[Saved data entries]
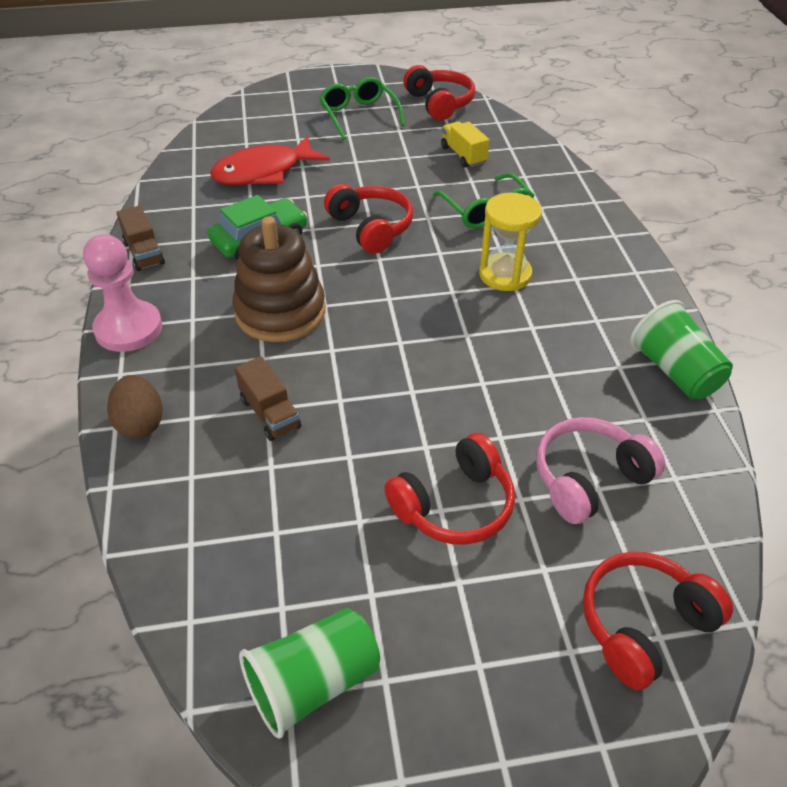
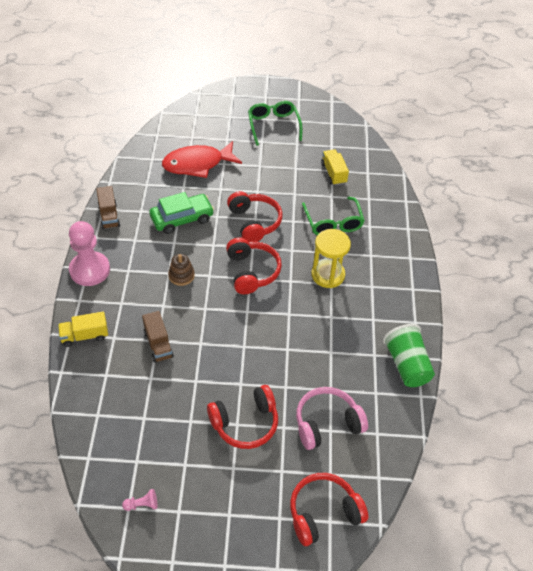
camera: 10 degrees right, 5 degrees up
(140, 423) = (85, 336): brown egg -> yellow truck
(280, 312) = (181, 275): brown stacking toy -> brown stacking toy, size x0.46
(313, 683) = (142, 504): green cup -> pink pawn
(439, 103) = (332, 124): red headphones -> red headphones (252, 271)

* * *

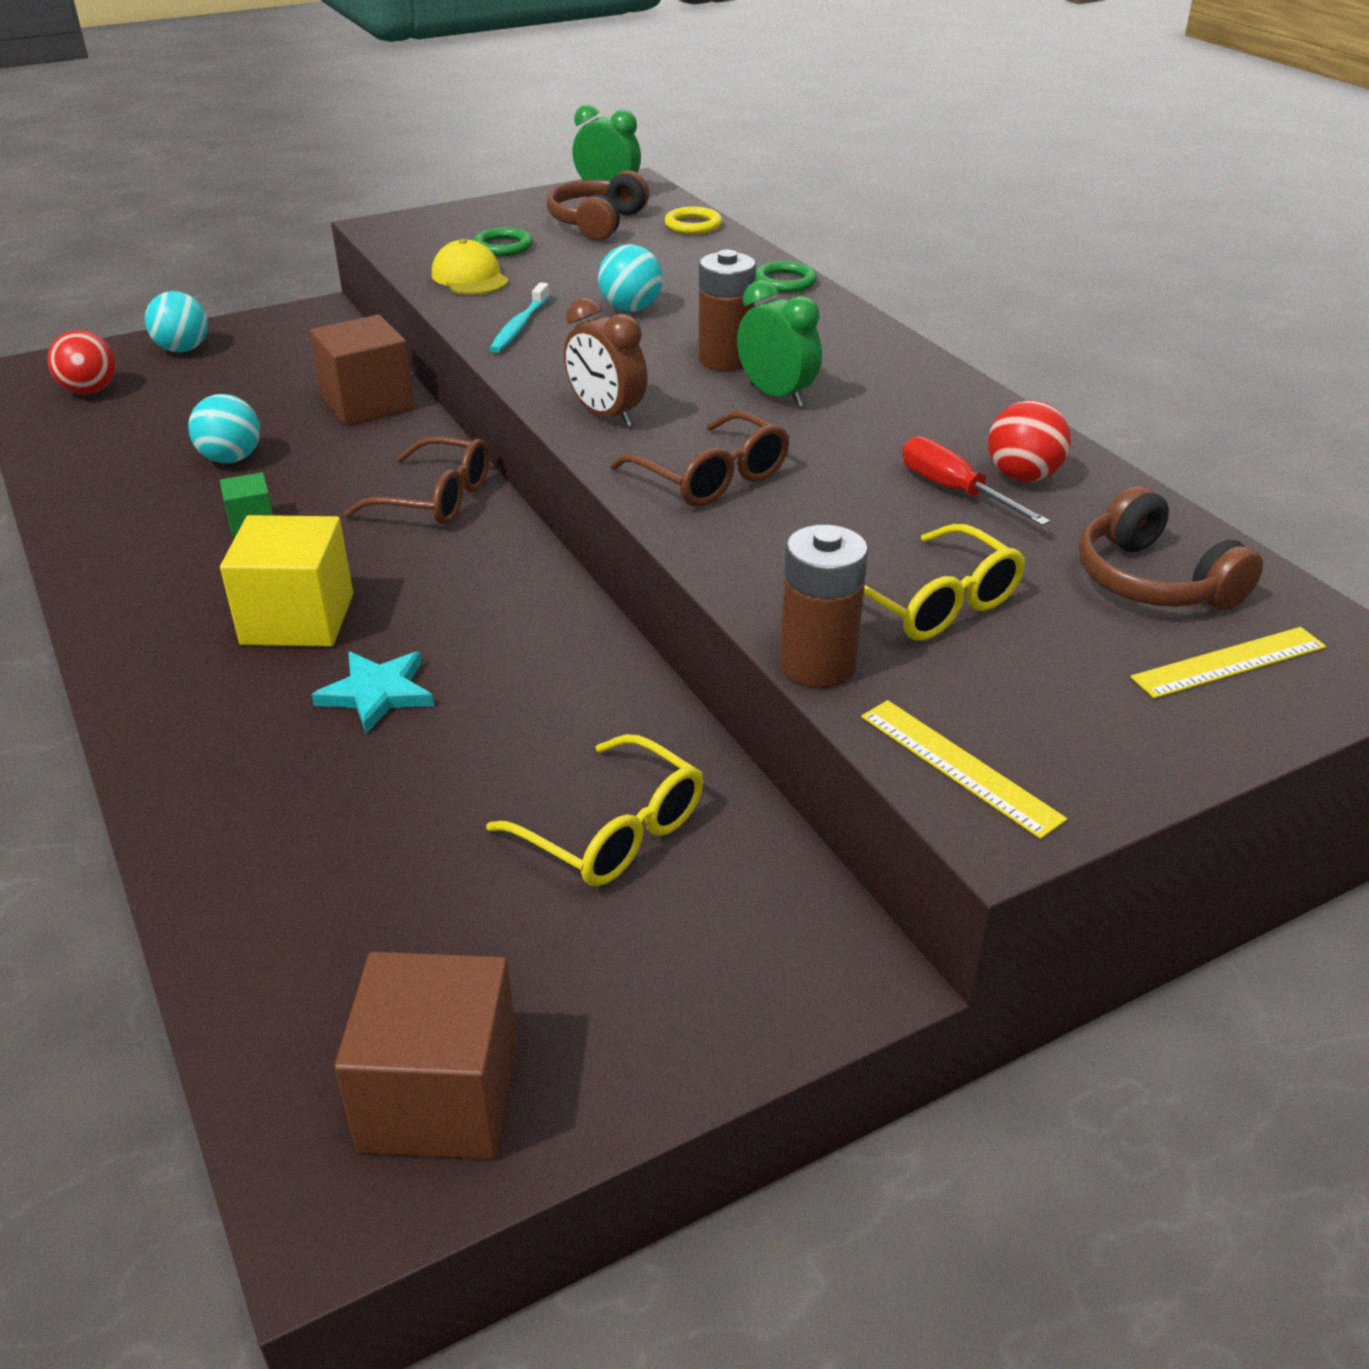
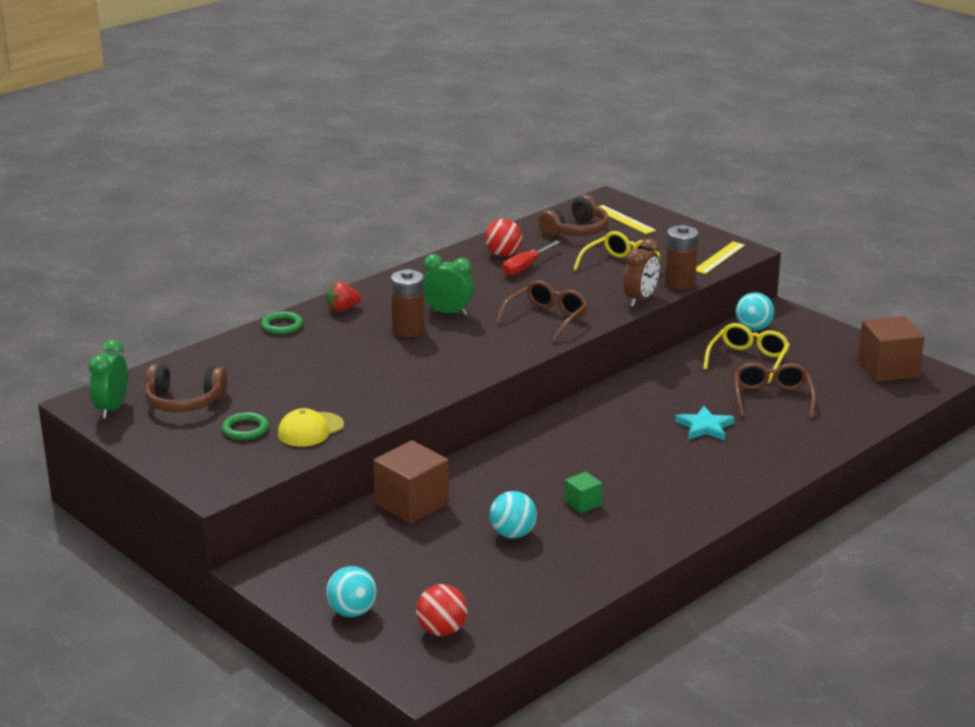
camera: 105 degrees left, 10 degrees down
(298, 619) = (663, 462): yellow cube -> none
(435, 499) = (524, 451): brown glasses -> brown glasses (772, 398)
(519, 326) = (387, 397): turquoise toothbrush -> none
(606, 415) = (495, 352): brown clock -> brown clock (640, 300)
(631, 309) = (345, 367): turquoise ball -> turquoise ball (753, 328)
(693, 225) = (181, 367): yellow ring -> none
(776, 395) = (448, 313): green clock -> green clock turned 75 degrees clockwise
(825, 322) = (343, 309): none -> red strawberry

*Activity*
Wherever the string "yellow" appears in the records above, copy the line it sits in.

*Response*
(140, 423) = (85, 336): brown egg -> yellow truck
(298, 619) = (663, 462): yellow cube -> none
(693, 225) = (181, 367): yellow ring -> none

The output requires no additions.